**WHAT THE EXERCISE ASKS**
All lines of the listing below must be reproduced character for character.

□ □ □

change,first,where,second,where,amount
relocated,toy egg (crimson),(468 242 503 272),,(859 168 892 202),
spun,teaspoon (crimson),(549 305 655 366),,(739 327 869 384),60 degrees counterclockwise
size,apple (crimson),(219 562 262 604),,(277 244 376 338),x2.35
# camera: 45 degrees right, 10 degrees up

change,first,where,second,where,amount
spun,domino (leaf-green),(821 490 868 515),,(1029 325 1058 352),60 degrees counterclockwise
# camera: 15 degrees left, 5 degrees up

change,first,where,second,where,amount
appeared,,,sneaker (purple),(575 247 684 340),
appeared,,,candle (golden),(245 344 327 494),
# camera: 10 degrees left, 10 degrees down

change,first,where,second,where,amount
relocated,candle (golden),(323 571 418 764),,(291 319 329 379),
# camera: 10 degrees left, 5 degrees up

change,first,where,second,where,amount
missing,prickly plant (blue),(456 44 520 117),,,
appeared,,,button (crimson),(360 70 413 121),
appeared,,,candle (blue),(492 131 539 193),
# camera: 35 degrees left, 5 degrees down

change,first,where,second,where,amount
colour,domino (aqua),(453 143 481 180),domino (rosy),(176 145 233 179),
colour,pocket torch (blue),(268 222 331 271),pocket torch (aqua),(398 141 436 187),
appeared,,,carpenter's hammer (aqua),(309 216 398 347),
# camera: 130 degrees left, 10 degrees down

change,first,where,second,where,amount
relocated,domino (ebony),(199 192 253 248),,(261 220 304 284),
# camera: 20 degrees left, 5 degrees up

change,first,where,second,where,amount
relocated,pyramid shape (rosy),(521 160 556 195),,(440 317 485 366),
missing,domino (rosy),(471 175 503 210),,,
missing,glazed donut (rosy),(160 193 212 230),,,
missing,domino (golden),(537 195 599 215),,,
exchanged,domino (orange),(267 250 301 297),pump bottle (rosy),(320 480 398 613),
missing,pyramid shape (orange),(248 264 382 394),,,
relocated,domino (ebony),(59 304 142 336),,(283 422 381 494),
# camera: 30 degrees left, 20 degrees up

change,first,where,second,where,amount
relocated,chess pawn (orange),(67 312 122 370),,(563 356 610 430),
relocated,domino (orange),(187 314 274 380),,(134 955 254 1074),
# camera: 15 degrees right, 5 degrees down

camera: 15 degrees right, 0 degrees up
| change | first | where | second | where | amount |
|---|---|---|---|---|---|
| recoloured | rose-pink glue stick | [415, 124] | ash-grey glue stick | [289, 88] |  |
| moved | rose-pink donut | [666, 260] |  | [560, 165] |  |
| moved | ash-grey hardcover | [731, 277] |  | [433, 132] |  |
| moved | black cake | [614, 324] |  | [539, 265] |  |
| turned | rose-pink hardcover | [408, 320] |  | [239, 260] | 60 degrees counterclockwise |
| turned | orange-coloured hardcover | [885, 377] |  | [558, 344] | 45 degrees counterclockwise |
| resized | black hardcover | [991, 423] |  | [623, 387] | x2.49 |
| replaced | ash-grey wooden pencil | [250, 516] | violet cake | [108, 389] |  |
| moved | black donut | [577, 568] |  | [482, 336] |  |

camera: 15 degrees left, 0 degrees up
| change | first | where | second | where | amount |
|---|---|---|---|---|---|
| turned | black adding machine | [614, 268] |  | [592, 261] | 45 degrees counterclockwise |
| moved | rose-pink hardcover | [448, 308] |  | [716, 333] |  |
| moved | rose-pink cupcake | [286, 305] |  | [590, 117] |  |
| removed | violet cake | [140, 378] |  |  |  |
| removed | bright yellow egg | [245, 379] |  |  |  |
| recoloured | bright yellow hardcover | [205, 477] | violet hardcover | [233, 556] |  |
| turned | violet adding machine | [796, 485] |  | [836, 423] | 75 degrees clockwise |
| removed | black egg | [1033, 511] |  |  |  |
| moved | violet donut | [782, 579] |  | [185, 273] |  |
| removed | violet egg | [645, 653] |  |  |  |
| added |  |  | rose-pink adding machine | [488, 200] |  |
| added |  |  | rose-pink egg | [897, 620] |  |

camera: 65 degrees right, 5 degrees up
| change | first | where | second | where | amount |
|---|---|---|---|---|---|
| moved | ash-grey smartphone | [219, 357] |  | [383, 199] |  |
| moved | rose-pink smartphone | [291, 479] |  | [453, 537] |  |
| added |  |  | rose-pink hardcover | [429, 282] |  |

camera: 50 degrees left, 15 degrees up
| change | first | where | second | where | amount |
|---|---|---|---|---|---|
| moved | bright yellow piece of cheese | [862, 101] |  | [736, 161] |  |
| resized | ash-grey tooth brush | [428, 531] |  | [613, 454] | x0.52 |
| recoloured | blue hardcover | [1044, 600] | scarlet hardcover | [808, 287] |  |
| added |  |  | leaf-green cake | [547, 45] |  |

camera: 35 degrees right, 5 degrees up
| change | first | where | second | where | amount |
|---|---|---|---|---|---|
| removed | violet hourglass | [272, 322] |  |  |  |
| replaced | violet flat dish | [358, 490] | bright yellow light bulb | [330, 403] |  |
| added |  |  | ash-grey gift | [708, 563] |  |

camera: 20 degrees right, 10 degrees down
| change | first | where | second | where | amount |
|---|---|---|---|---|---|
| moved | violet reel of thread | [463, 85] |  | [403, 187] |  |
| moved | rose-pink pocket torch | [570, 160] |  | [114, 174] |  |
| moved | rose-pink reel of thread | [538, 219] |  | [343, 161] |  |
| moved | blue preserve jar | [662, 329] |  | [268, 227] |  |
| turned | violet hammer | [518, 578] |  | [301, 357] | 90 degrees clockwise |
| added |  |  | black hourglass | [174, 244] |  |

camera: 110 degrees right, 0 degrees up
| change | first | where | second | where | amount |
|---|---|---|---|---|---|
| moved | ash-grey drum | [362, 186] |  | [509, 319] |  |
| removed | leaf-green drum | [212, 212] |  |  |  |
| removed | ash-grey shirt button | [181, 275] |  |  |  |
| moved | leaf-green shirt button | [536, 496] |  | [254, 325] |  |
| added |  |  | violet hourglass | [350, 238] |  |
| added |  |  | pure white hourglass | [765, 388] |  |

□ □ □

**ANSWER SPACE**
change,first,where,second,where,amount
relocated,toy egg (crimson),(468 242 503 272),,(859 168 892 202),
spun,teaspoon (crimson),(549 305 655 366),,(739 327 869 384),60 degrees counterclockwise
size,apple (crimson),(219 562 262 604),,(277 244 376 338),x2.35
# camera: 45 degrees right, 10 degrees up

change,first,where,second,where,amount
spun,domino (leaf-green),(821 490 868 515),,(1029 325 1058 352),60 degrees counterclockwise
# camera: 15 degrees left, 5 degrees up

change,first,where,second,where,amount
appeared,,,sneaker (purple),(575 247 684 340),
appeared,,,candle (golden),(245 344 327 494),
# camera: 10 degrees left, 10 degrees down

change,first,where,second,where,amount
relocated,candle (golden),(323 571 418 764),,(291 319 329 379),
# camera: 10 degrees left, 5 degrees up

change,first,where,second,where,amount
missing,prickly plant (blue),(456 44 520 117),,,
appeared,,,button (crimson),(360 70 413 121),
appeared,,,candle (blue),(492 131 539 193),
# camera: 35 degrees left, 5 degrees down

change,first,where,second,where,amount
colour,domino (aqua),(453 143 481 180),domino (rosy),(176 145 233 179),
colour,pocket torch (blue),(268 222 331 271),pocket torch (aqua),(398 141 436 187),
appeared,,,carpenter's hammer (aqua),(309 216 398 347),
# camera: 130 degrees left, 10 degrees down

change,first,where,second,where,amount
relocated,domino (ebony),(199 192 253 248),,(261 220 304 284),
# camera: 20 degrees left, 5 degrees up

change,first,where,second,where,amount
relocated,pyramid shape (rosy),(521 160 556 195),,(440 317 485 366),
missing,domino (rosy),(471 175 503 210),,,
missing,glazed donut (rosy),(160 193 212 230),,,
missing,domino (golden),(537 195 599 215),,,
exchanged,domino (orange),(267 250 301 297),pump bottle (rosy),(320 480 398 613),
missing,pyramid shape (orange),(248 264 382 394),,,
relocated,domino (ebony),(59 304 142 336),,(283 422 381 494),
# camera: 30 degrees left, 20 degrees up

change,first,where,second,where,amount
relocated,chess pawn (orange),(67 312 122 370),,(563 356 610 430),
relocated,domino (orange),(187 314 274 380),,(134 955 254 1074),
# camera: 15 degrees right, 5 degrees down

camera: 15 degrees right, 0 degrees up
| change | first | where | second | where | amount |
|---|---|---|---|---|---|
| recoloured | rose-pink glue stick | [415, 124] | ash-grey glue stick | [289, 88] |  |
| moved | rose-pink donut | [666, 260] |  | [560, 165] |  |
| moved | ash-grey hardcover | [731, 277] |  | [433, 132] |  |
| moved | black cake | [614, 324] |  | [539, 265] |  |
| turned | rose-pink hardcover | [408, 320] |  | [239, 260] | 60 degrees counterclockwise |
| turned | orange-coloured hardcover | [885, 377] |  | [558, 344] | 45 degrees counterclockwise |
| resized | black hardcover | [991, 423] |  | [623, 387] | x2.49 |
| replaced | ash-grey wooden pencil | [250, 516] | violet cake | [108, 389] |  |
| moved | black donut | [577, 568] |  | [482, 336] |  |

camera: 15 degrees left, 0 degrees up
| change | first | where | second | where | amount |
|---|---|---|---|---|---|
| turned | black adding machine | [614, 268] |  | [592, 261] | 45 degrees counterclockwise |
| moved | rose-pink hardcover | [448, 308] |  | [716, 333] |  |
| moved | rose-pink cupcake | [286, 305] |  | [590, 117] |  |
| removed | violet cake | [140, 378] |  |  |  |
| removed | bright yellow egg | [245, 379] |  |  |  |
| recoloured | bright yellow hardcover | [205, 477] | violet hardcover | [233, 556] |  |
| turned | violet adding machine | [796, 485] |  | [836, 423] | 75 degrees clockwise |
| removed | black egg | [1033, 511] |  |  |  |
| moved | violet donut | [782, 579] |  | [185, 273] |  |
| removed | violet egg | [645, 653] |  |  |  |
| added |  |  | rose-pink adding machine | [488, 200] |  |
| added |  |  | rose-pink egg | [897, 620] |  |

camera: 65 degrees right, 5 degrees up
| change | first | where | second | where | amount |
|---|---|---|---|---|---|
| moved | ash-grey smartphone | [219, 357] |  | [383, 199] |  |
| moved | rose-pink smartphone | [291, 479] |  | [453, 537] |  |
| added |  |  | rose-pink hardcover | [429, 282] |  |

camera: 50 degrees left, 15 degrees up
| change | first | where | second | where | amount |
|---|---|---|---|---|---|
| moved | bright yellow piece of cheese | [862, 101] |  | [736, 161] |  |
| resized | ash-grey tooth brush | [428, 531] |  | [613, 454] | x0.52 |
| recoloured | blue hardcover | [1044, 600] | scarlet hardcover | [808, 287] |  |
| added |  |  | leaf-green cake | [547, 45] |  |

camera: 35 degrees right, 5 degrees up
| change | first | where | second | where | amount |
|---|---|---|---|---|---|
| removed | violet hourglass | [272, 322] |  |  |  |
| replaced | violet flat dish | [358, 490] | bright yellow light bulb | [330, 403] |  |
| added |  |  | ash-grey gift | [708, 563] |  |

camera: 20 degrees right, 10 degrees down
| change | first | where | second | where | amount |
|---|---|---|---|---|---|
| moved | violet reel of thread | [463, 85] |  | [403, 187] |  |
| moved | rose-pink pocket torch | [570, 160] |  | [114, 174] |  |
| moved | rose-pink reel of thread | [538, 219] |  | [343, 161] |  |
| moved | blue preserve jar | [662, 329] |  | [268, 227] |  |
| turned | violet hammer | [518, 578] |  | [301, 357] | 90 degrees clockwise |
| added |  |  | black hourglass | [174, 244] |  |

camera: 110 degrees right, 0 degrees up
| change | first | where | second | where | amount |
|---|---|---|---|---|---|
| moved | ash-grey drum | [362, 186] |  | [509, 319] |  |
| removed | leaf-green drum | [212, 212] |  |  |  |
| removed | ash-grey shirt button | [181, 275] |  |  |  |
| moved | leaf-green shirt button | [536, 496] |  | [254, 325] |  |
| added |  |  | violet hourglass | [350, 238] |  |
| added |  |  | pure white hourglass | [765, 388] |  |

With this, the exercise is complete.